■ Your assignment ■
Return exactly the lines that run from the one with "brown carton: 6 -> 5" to the last line of the entries below, both included, and nothing else.

[[ Data listing open ]]

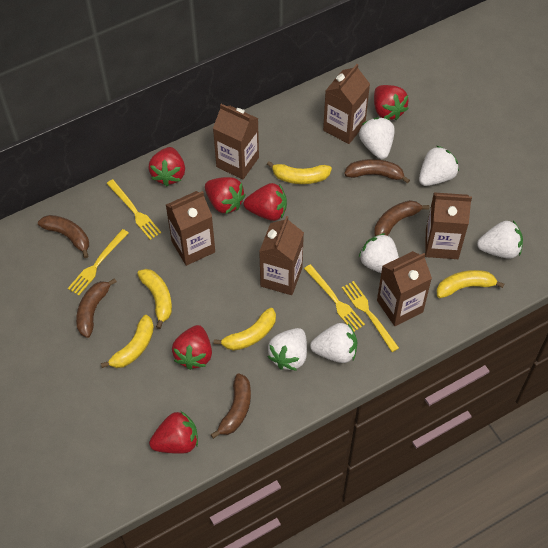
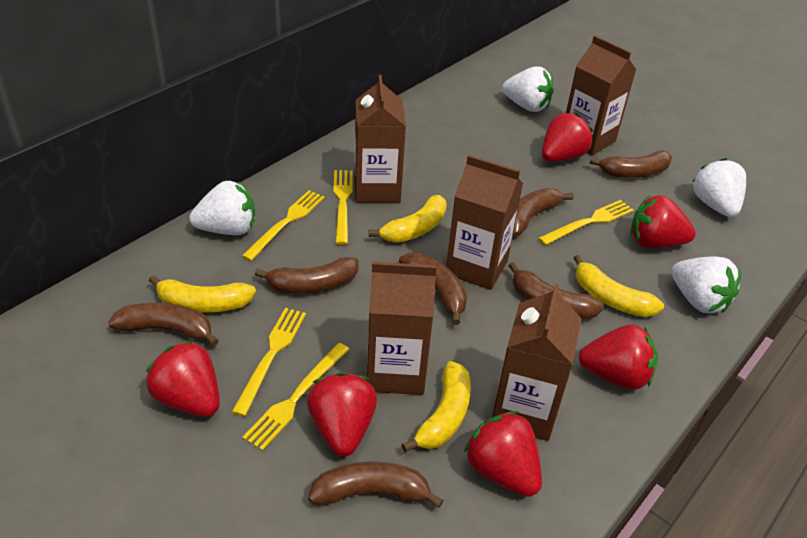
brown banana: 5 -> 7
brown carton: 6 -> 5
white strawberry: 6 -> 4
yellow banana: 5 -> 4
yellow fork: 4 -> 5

[[ Data listing closed ]]

■ Answer to this exercise ■
brown carton: 6 -> 5
white strawberry: 6 -> 4
yellow banana: 5 -> 4
yellow fork: 4 -> 5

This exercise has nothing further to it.